(Beginning of Data records)

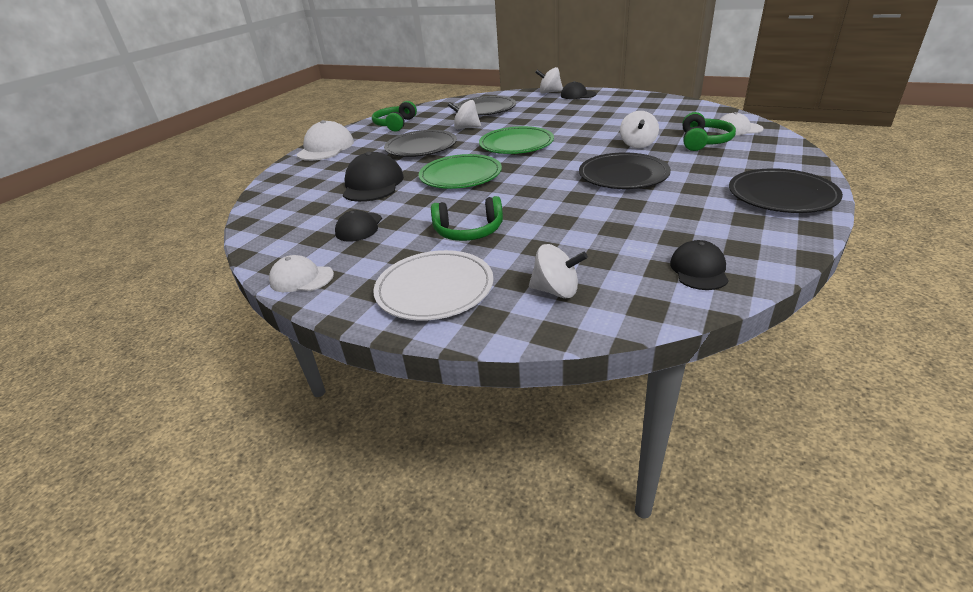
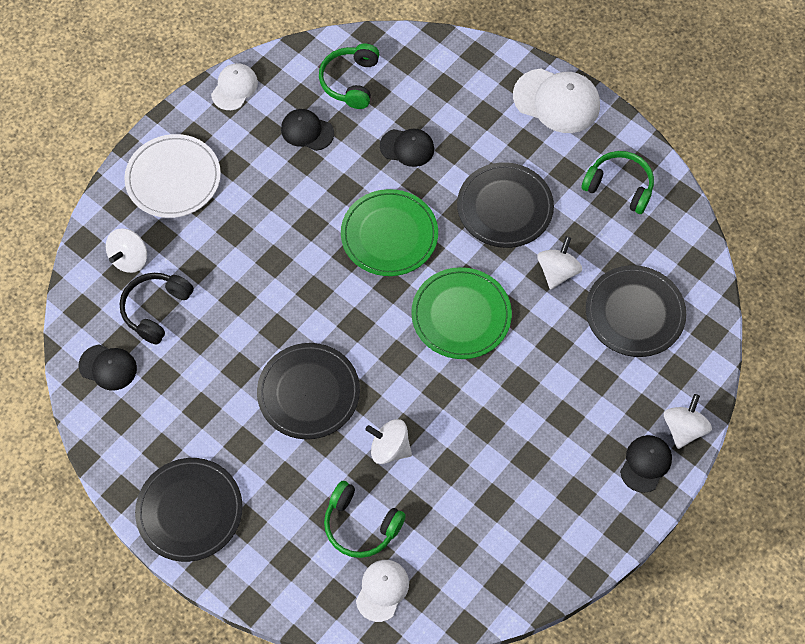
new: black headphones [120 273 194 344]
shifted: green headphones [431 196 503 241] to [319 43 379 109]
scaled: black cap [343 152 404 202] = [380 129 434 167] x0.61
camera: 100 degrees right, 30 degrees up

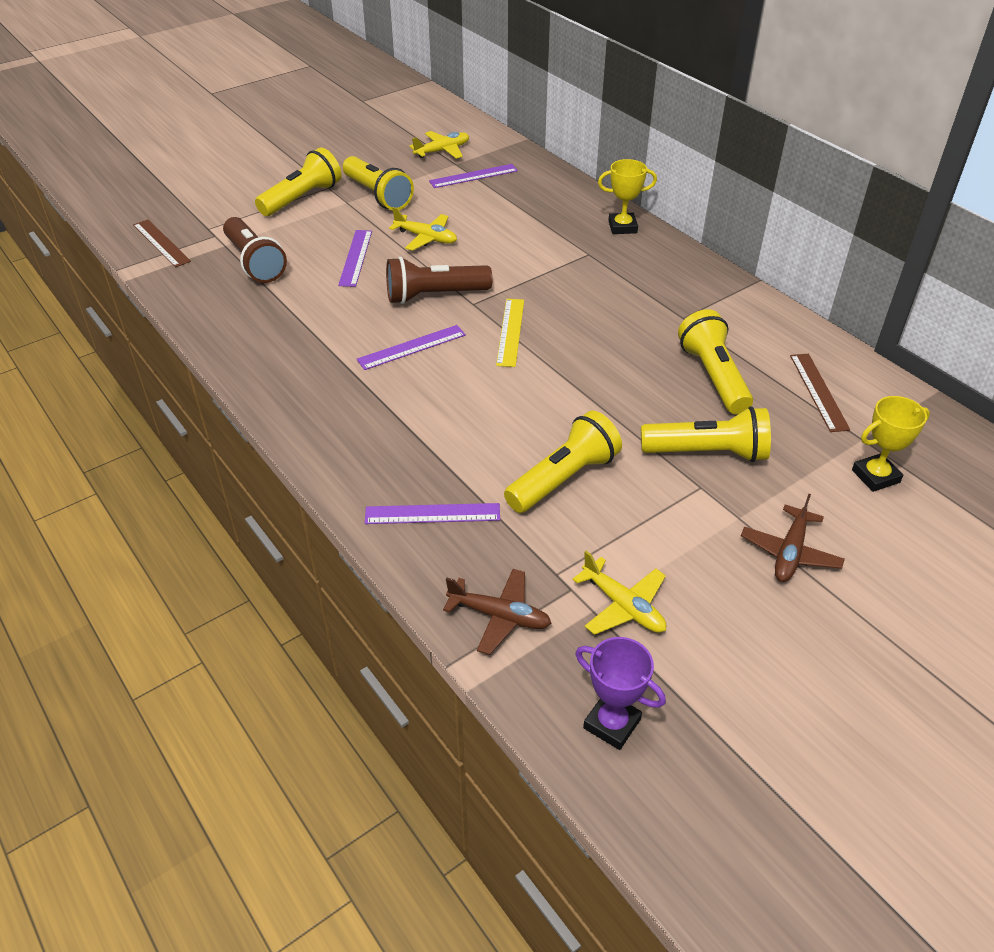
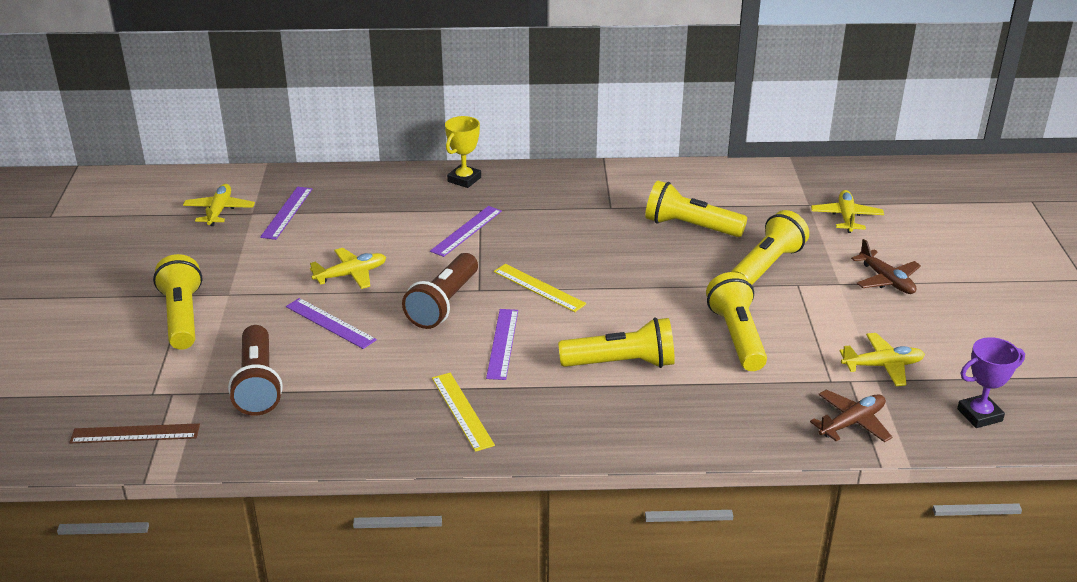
gone: brown ruler [790 354 850 432]
new: yellow ruler [432 373 495 452]
shifted: yellow flashlight [343 156 414 210] to [558 317 675 368]; purple ruler [365 503 500 524] to [430 206 502 257]
swapped: yellow trophy [852 396 930 492] to yellow plane [811 190 884 233]
rotated: brown flashlight [223 217 287 283] = [228 325 283 416] 75 degrees clockwise
camera: 55 degrees left, 10 degrees down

(End of Data records)

### What the task asks
The copy you give must repeat each record character for character, but it must not include the pictures.

### Exercise result
new: black headphones [120 273 194 344]
shifted: green headphones [431 196 503 241] to [319 43 379 109]
scaled: black cap [343 152 404 202] = [380 129 434 167] x0.61
camera: 100 degrees right, 30 degrees up

gone: brown ruler [790 354 850 432]
new: yellow ruler [432 373 495 452]
shifted: yellow flashlight [343 156 414 210] to [558 317 675 368]; purple ruler [365 503 500 524] to [430 206 502 257]
swapped: yellow trophy [852 396 930 492] to yellow plane [811 190 884 233]
rotated: brown flashlight [223 217 287 283] = [228 325 283 416] 75 degrees clockwise
camera: 55 degrees left, 10 degrees down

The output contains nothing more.